• [TRY IT] Search through the entries for the word "none" and copy every line that has it.

Bounding box correspondences
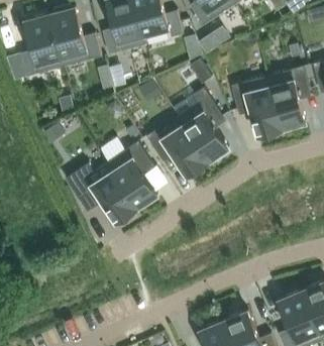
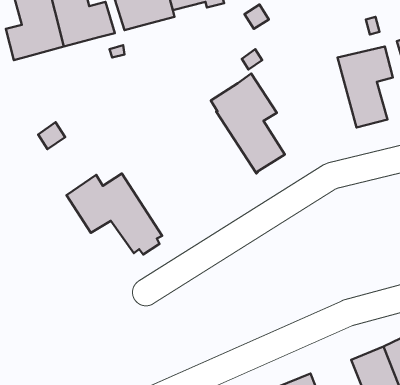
building: [230,76,282,136] -> none
building: [145,116,207,176] -> none
building: [106,142,156,209] -> none

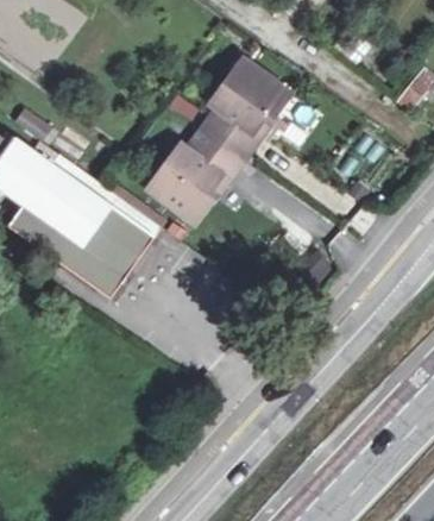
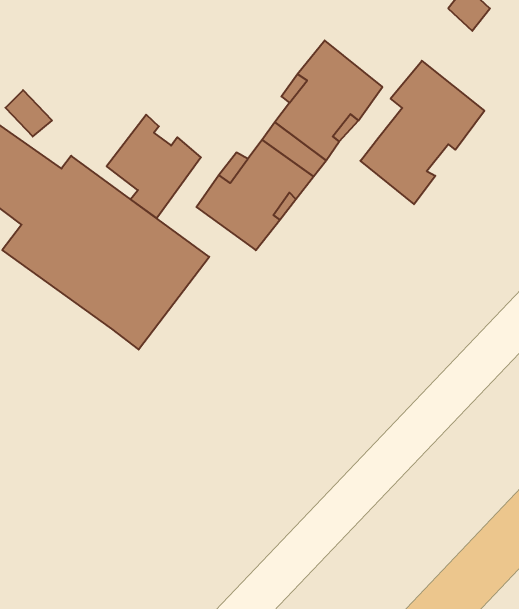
building: none -> [360,61,484,204]
building: none -> [107,115,201,218]

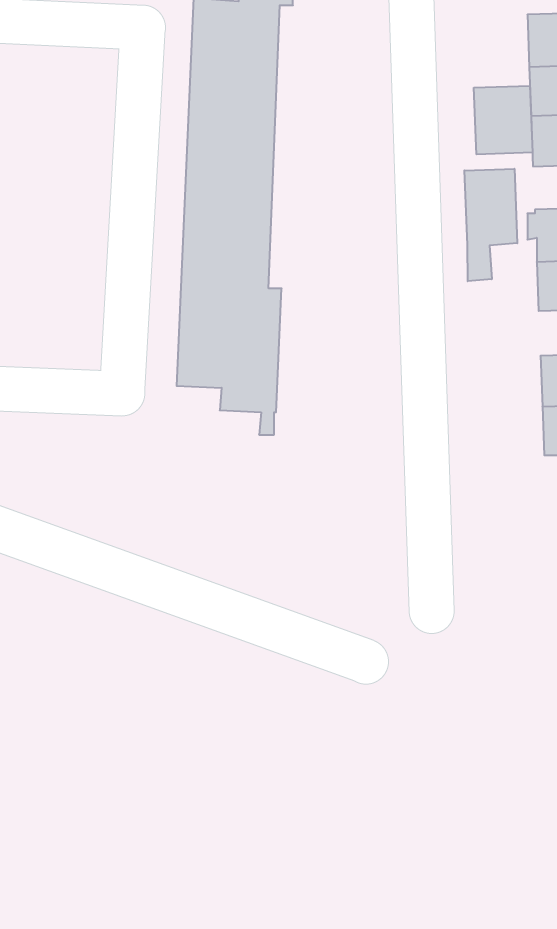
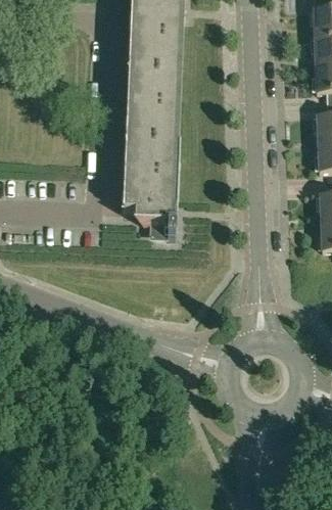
building: [474,86,532,154] -> none
building: [464,169,517,281] -> none

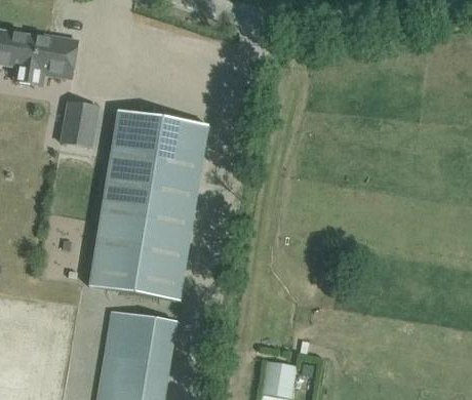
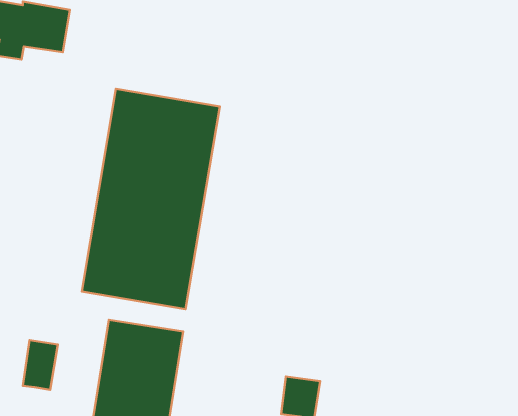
building: [62,101,99,147] -> none
building: none -> [23,340,58,390]

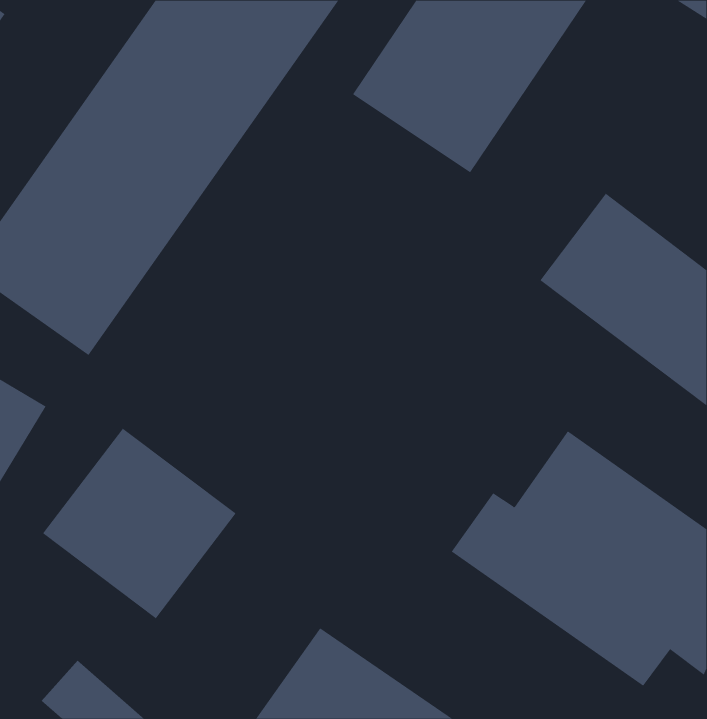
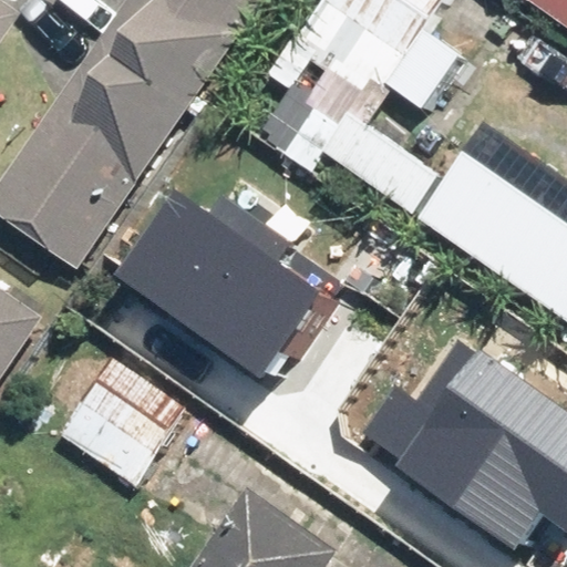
building: none -> [134,182,350,381]

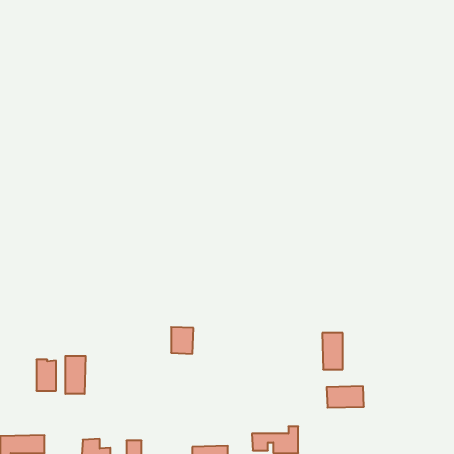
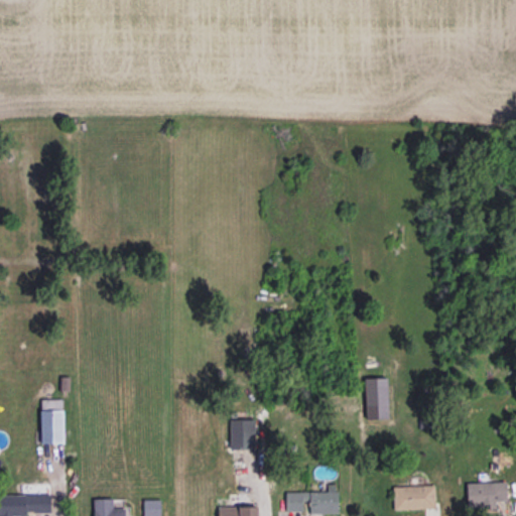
building: [171,327,193,354] -> [231,419,256,449]
building: [65,356,86,394] -> none
building: [327,386,364,408] -> [394,486,436,510]
building: none -> [468,482,509,508]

• [TASK RESULT]
building: [230,76,282,136] -> none
building: [145,116,207,176] -> none
building: [106,142,156,209] -> none
building: none -> [360,61,484,204]
building: none -> [107,115,201,218]
building: [474,86,532,154] -> none
building: [464,169,517,281] -> none
building: [62,101,99,147] -> none
building: none -> [23,340,58,390]
building: none -> [134,182,350,381]
building: [65,356,86,394] -> none
building: none -> [468,482,509,508]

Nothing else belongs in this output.